> **Task goal**:
Beginning with the line that contains "T1: PMOS BSS84", repeat each line exactly through the end of the listing below. Pictures stay out.

> **Material provided**:

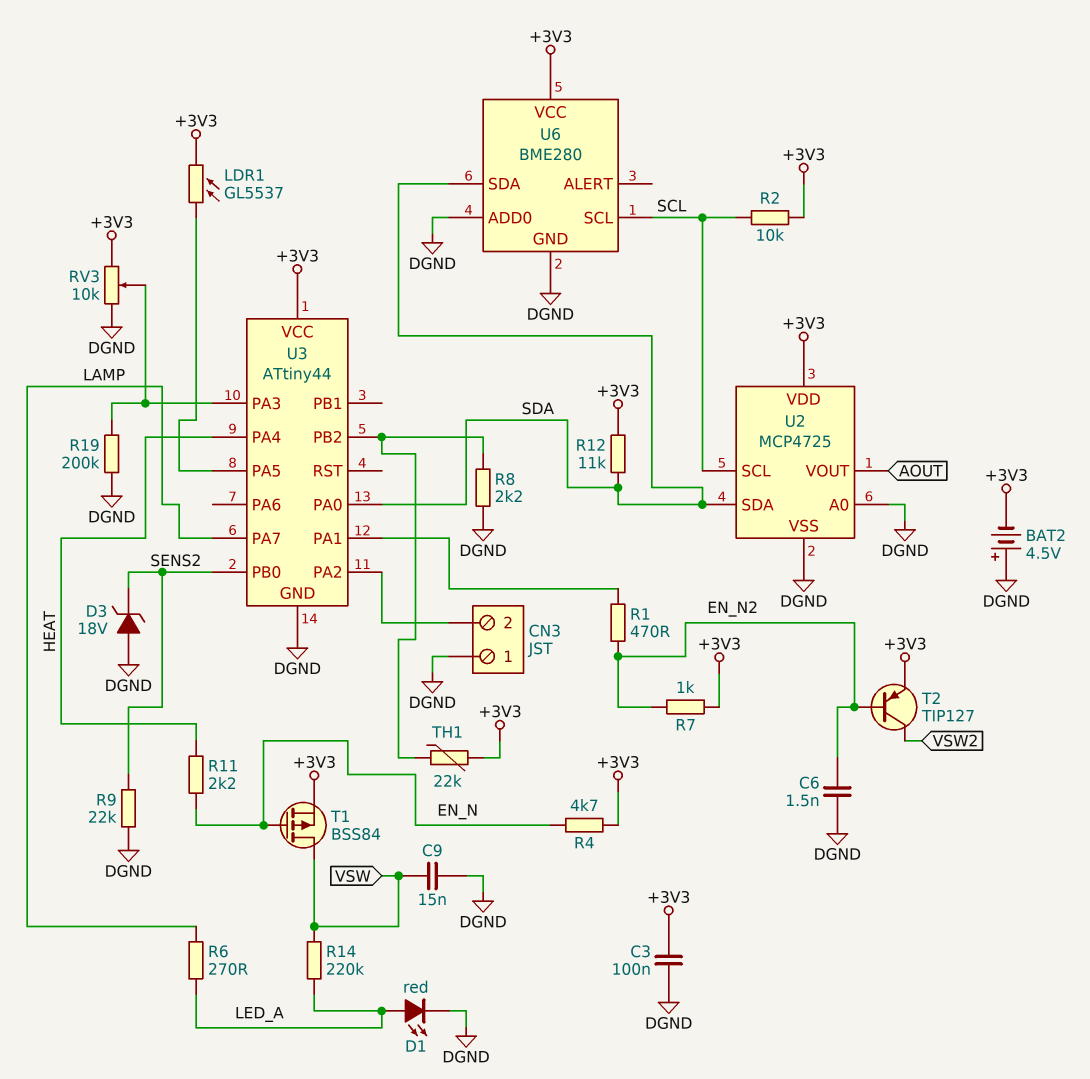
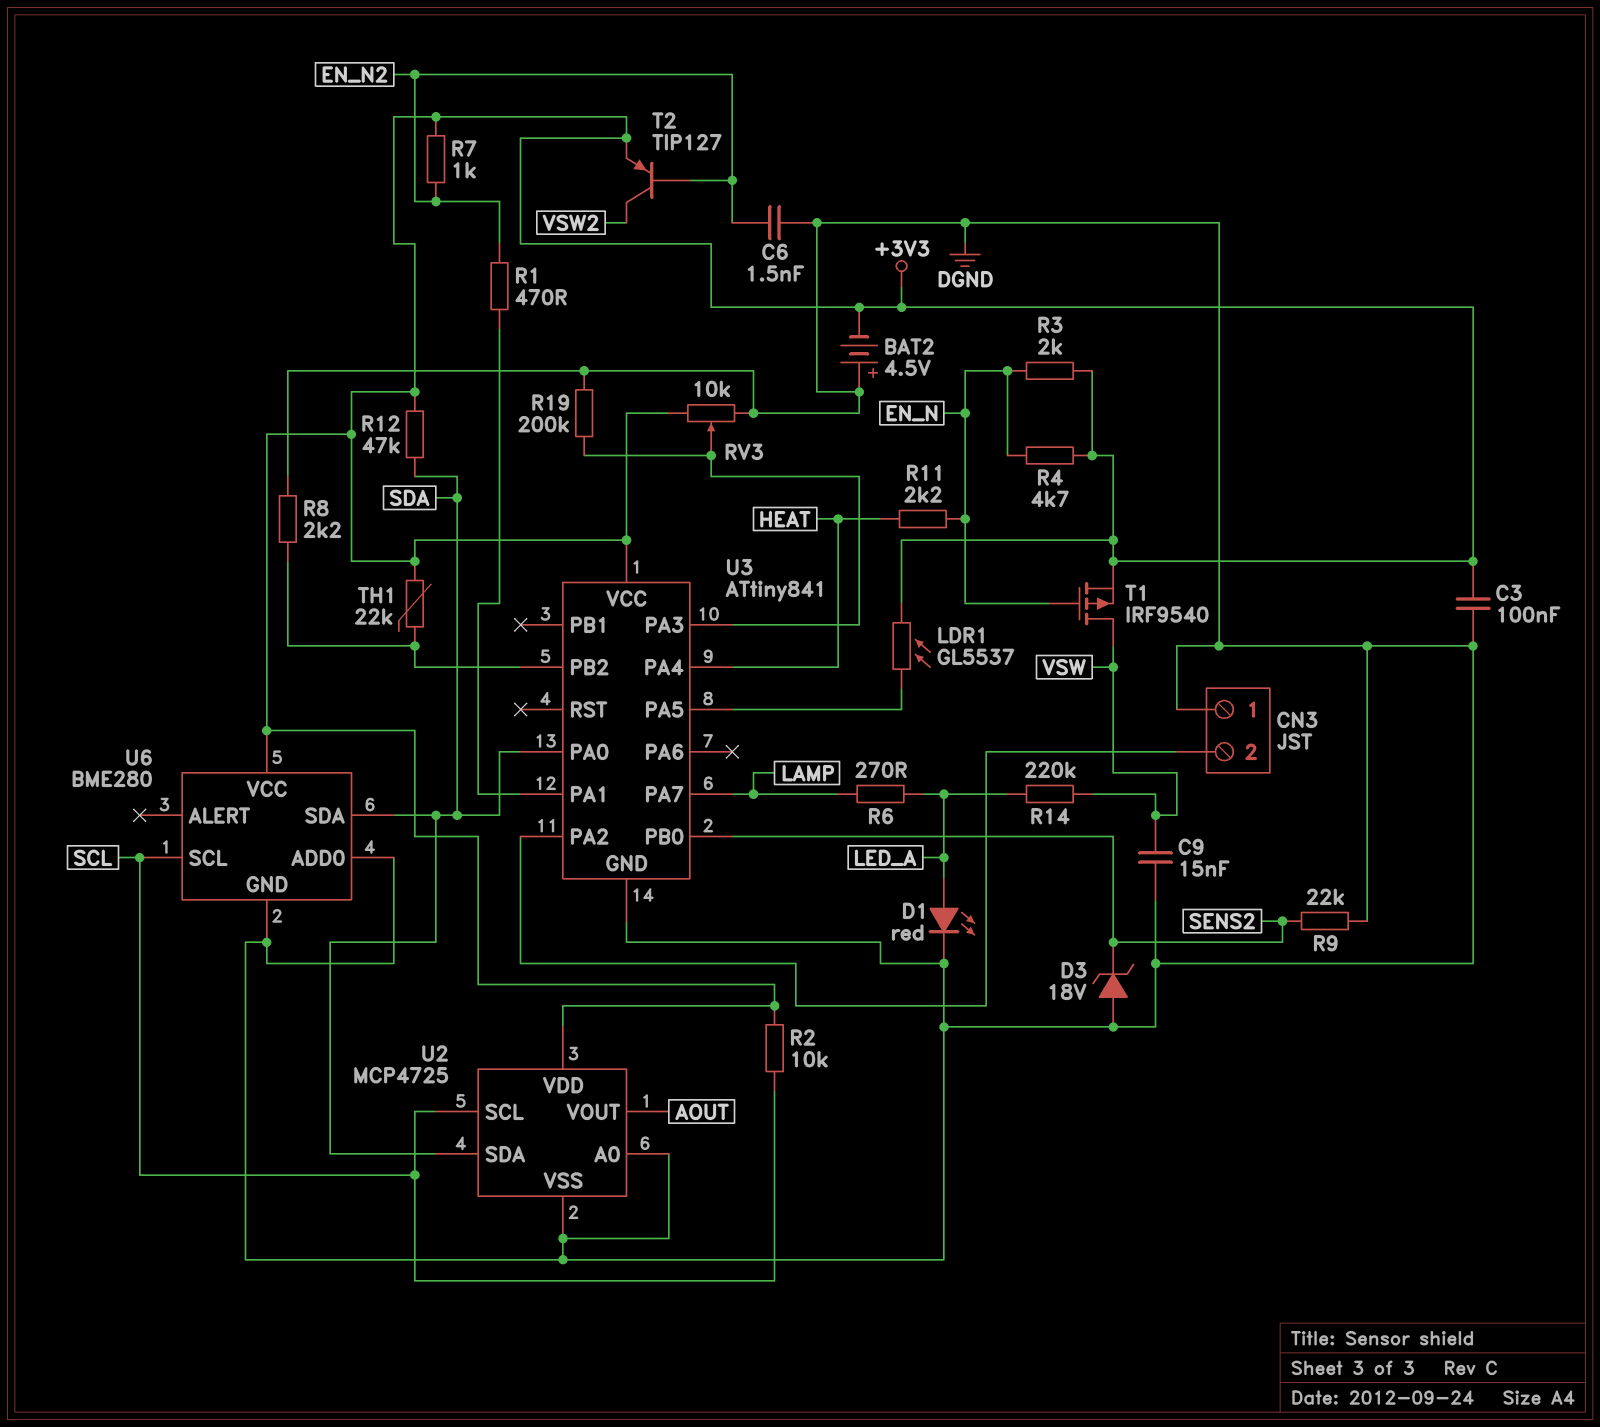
R3: none -> 2k (+3V3, EN_N)
R12: 11k (+3V3, SDA) -> 47k (+3V3, SDA)
T1: PMOS BSS84 (G EN_N, D VSW, S +3V3) -> PMOS IRF9540 (G EN_N, D VSW, S +3V3)
U3: ATtiny44 -> ATtiny841

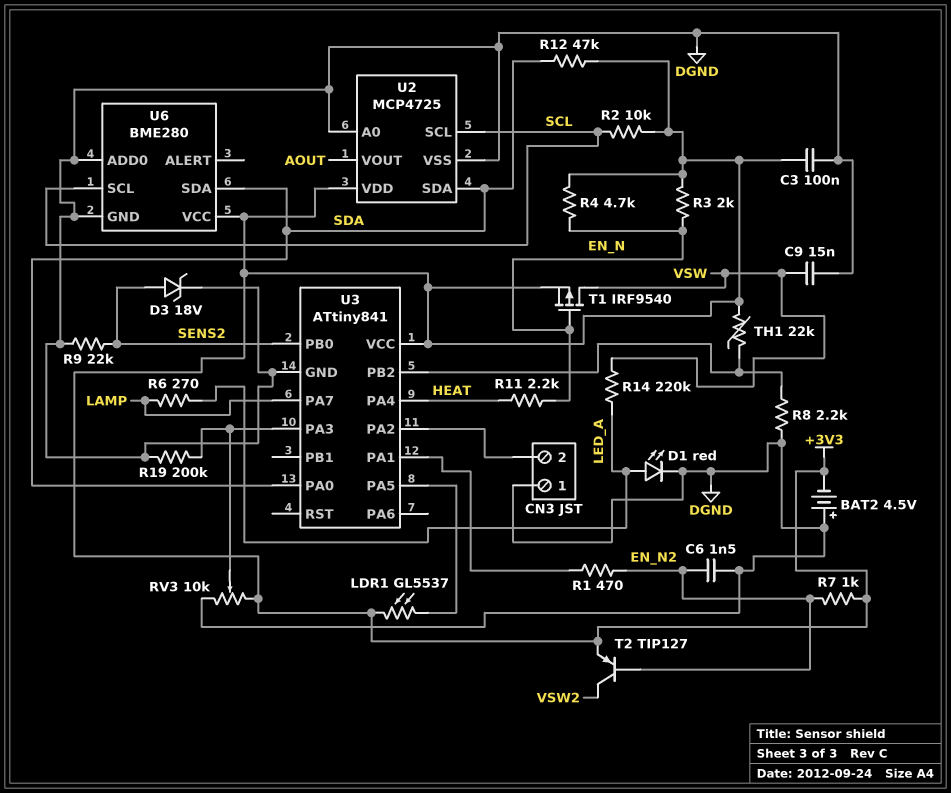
D3: zener 18V (A DGND, K SENS2) -> zener 18V (A SENS2, K DGND)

> **Exercise response**:
T1: PMOS BSS84 (G EN_N, D VSW, S +3V3) -> PMOS IRF9540 (G EN_N, D VSW, S +3V3)
U3: ATtiny44 -> ATtiny841

D3: zener 18V (A DGND, K SENS2) -> zener 18V (A SENS2, K DGND)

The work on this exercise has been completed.